→ **Activity**: Nothing but the lines from the one containing "TH1: 1k (+9V, U1/IO15) -> 100k (+9V, U1/IO15)" through the one containing "TR1: NMOS (G", both included, should be given again, each exactly as written below.

→ **Records for the exercise**:
_ _ _

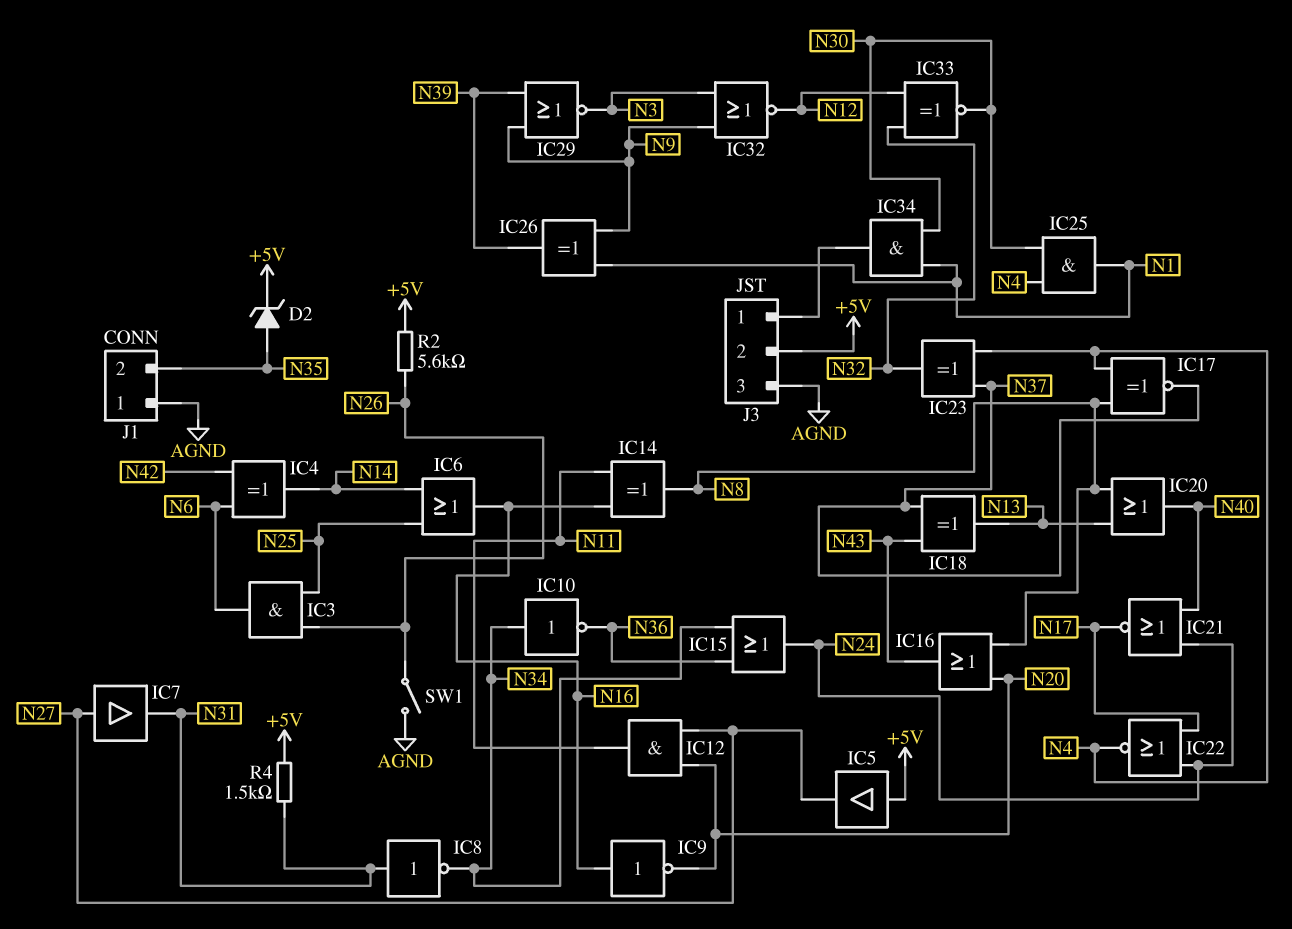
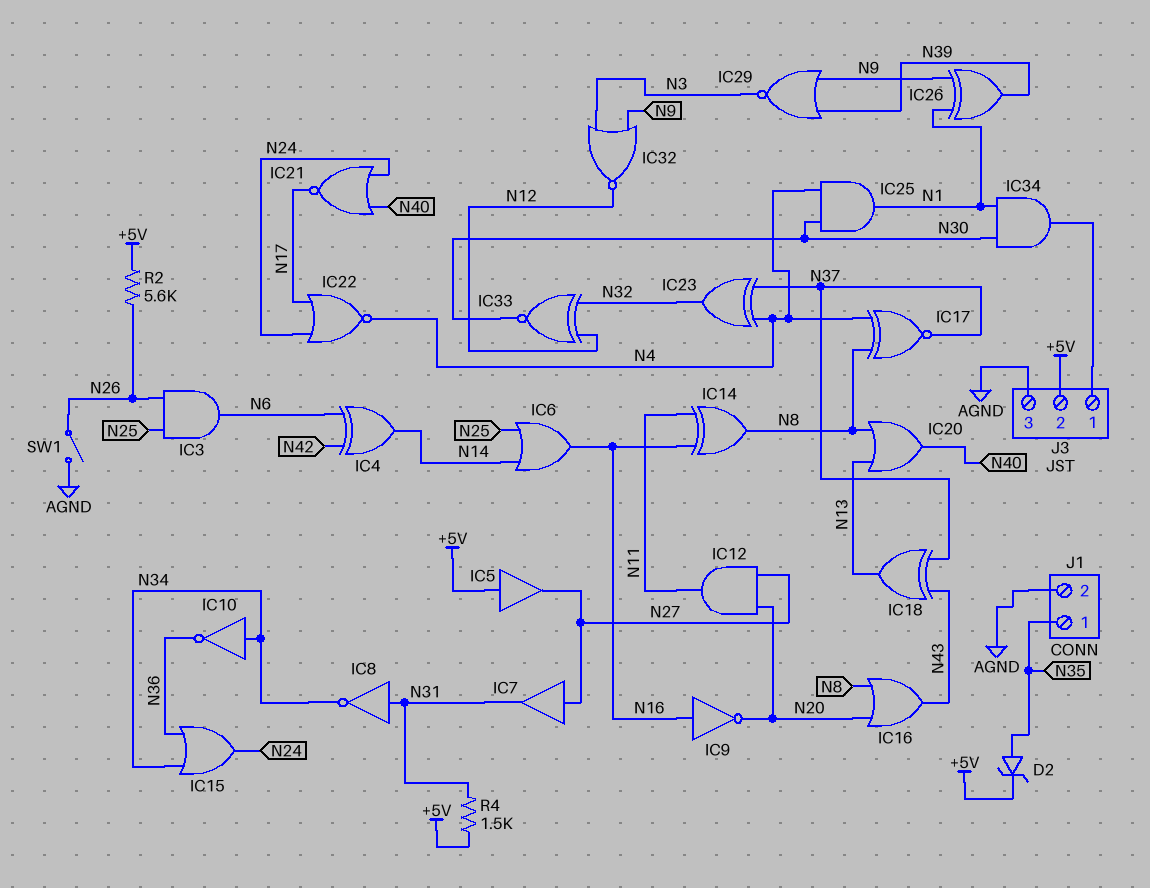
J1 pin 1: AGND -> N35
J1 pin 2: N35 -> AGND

_ _ _

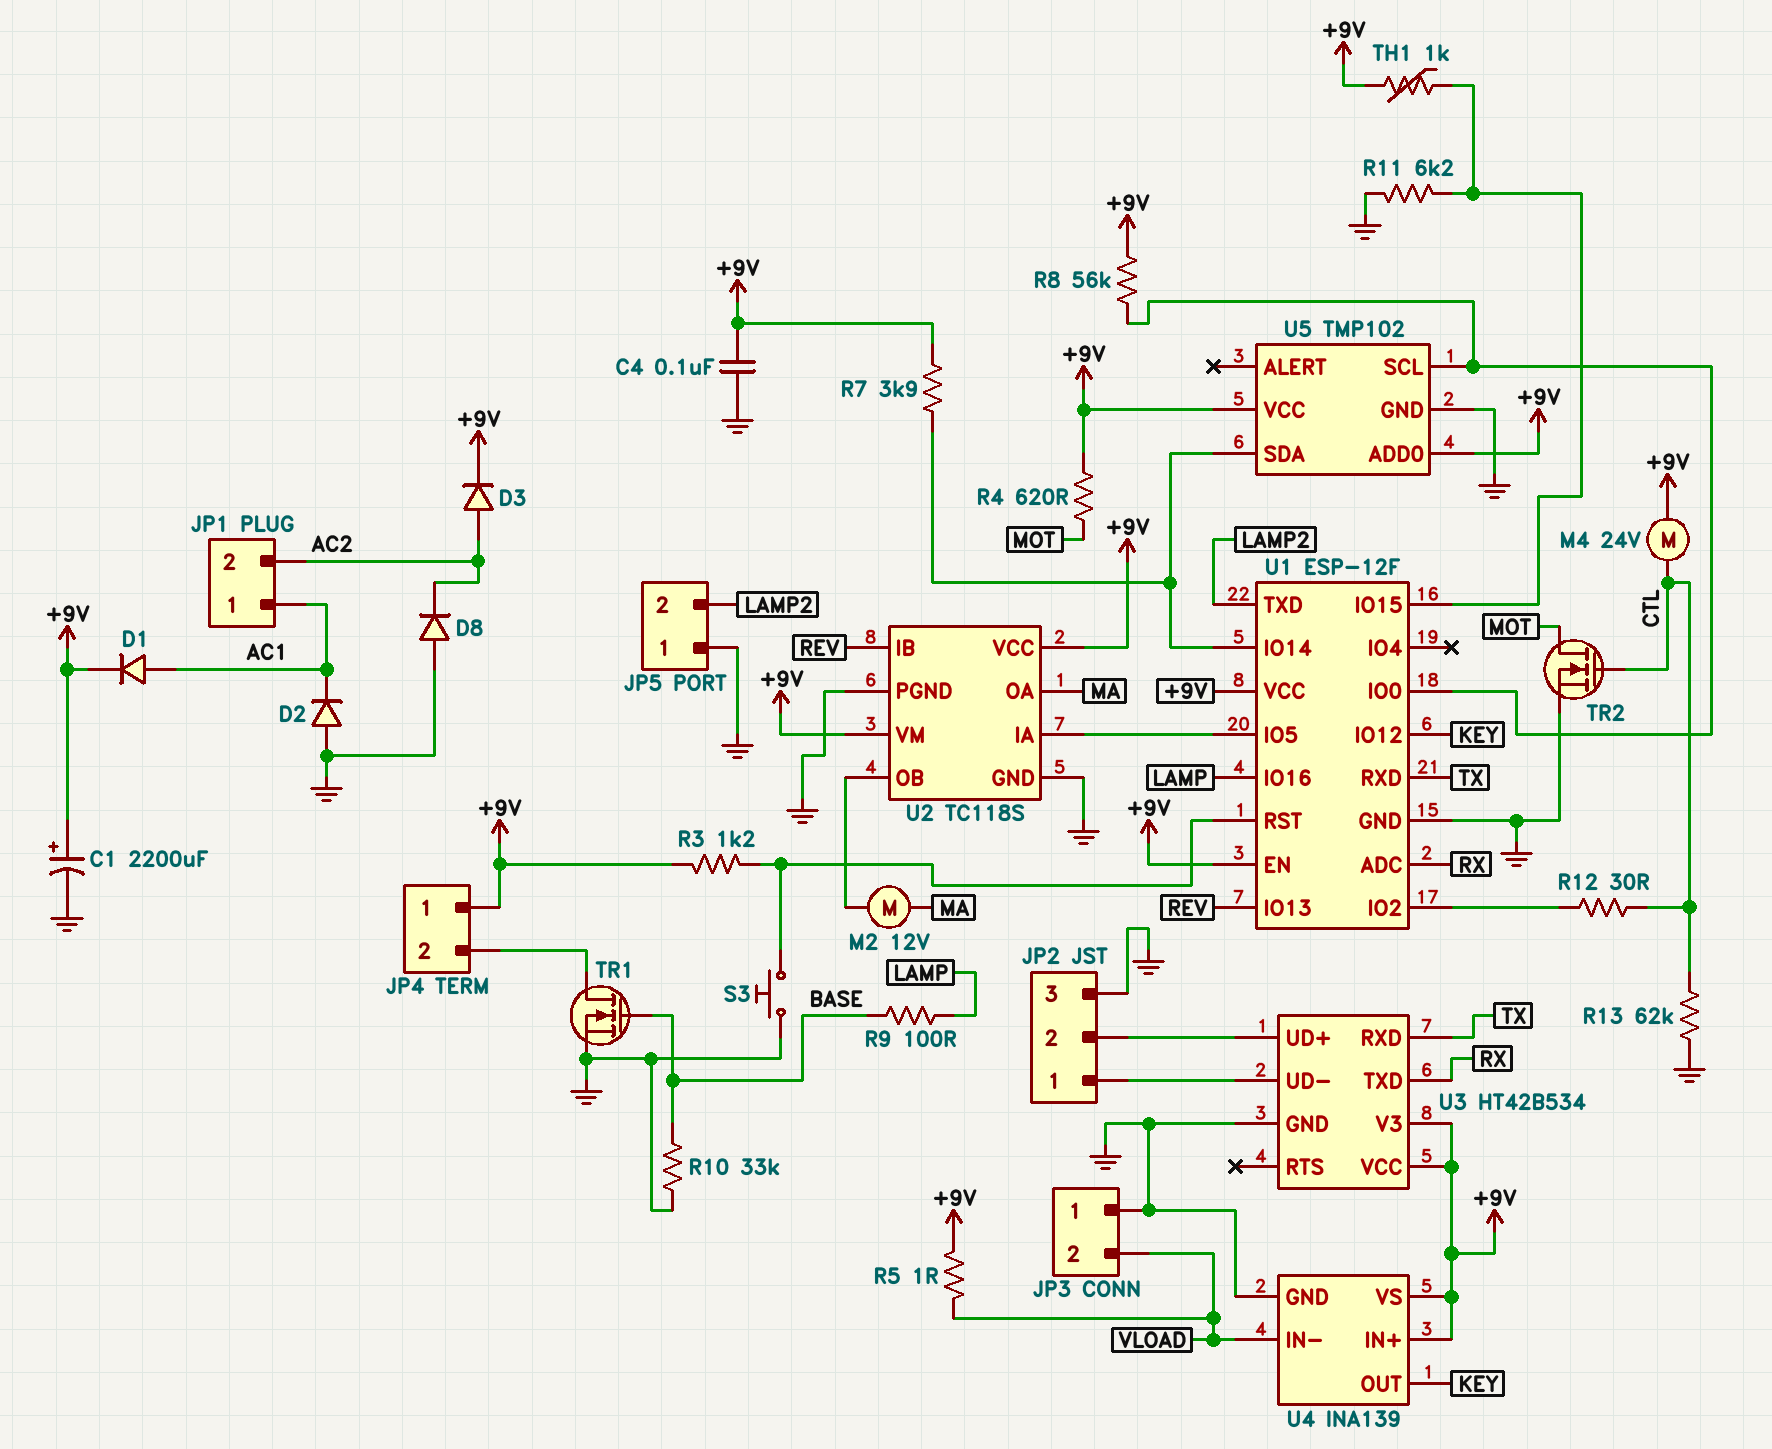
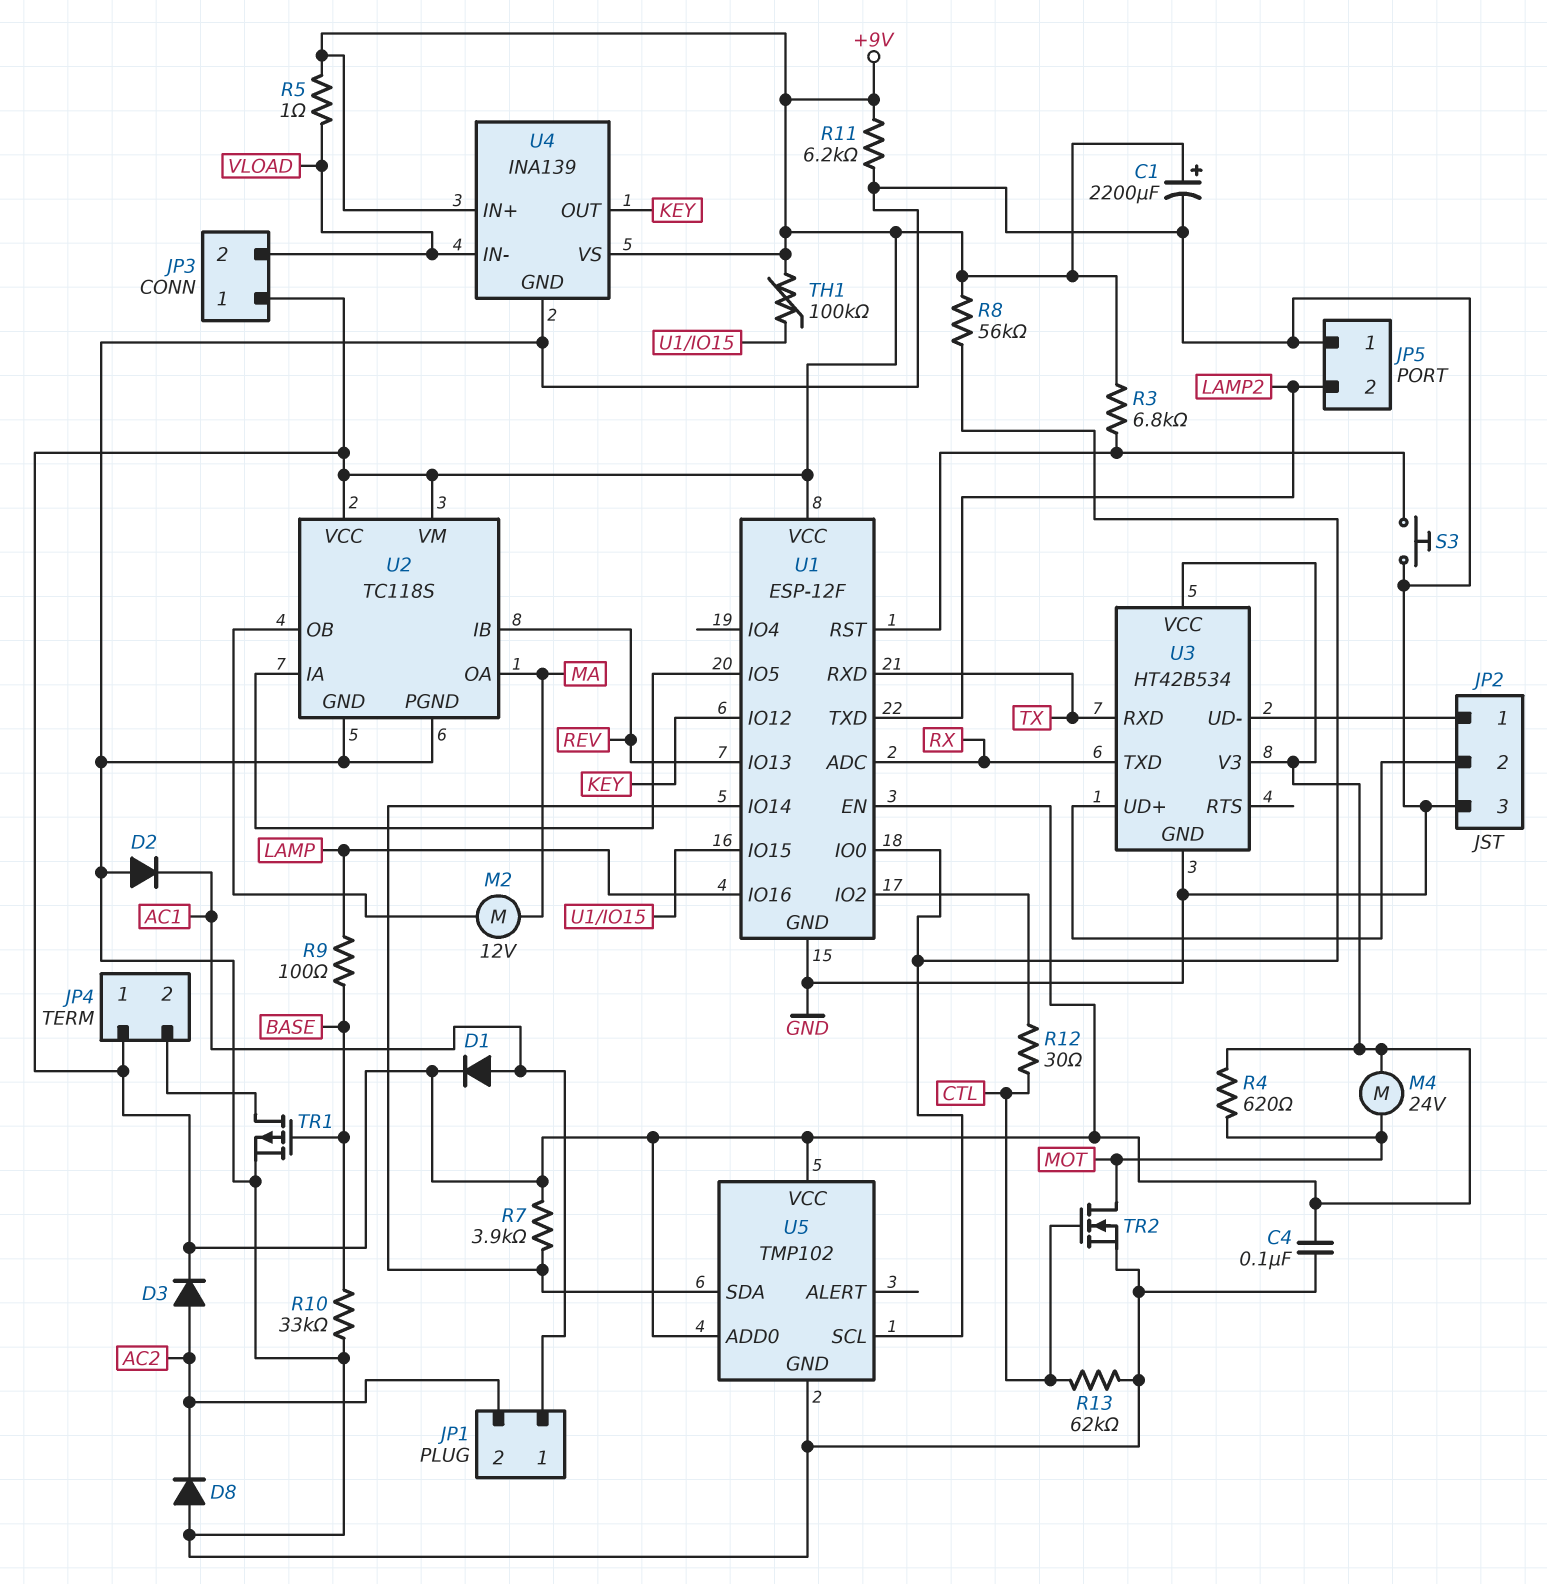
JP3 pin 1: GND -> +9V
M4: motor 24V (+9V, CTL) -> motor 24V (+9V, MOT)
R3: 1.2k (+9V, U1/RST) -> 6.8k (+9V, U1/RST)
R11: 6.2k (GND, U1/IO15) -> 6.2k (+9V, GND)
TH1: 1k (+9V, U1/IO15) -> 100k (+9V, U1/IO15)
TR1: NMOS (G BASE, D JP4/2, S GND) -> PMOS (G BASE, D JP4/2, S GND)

_ _ _

→ **Task solution**:
TH1: 1k (+9V, U1/IO15) -> 100k (+9V, U1/IO15)
TR1: NMOS (G BASE, D JP4/2, S GND) -> PMOS (G BASE, D JP4/2, S GND)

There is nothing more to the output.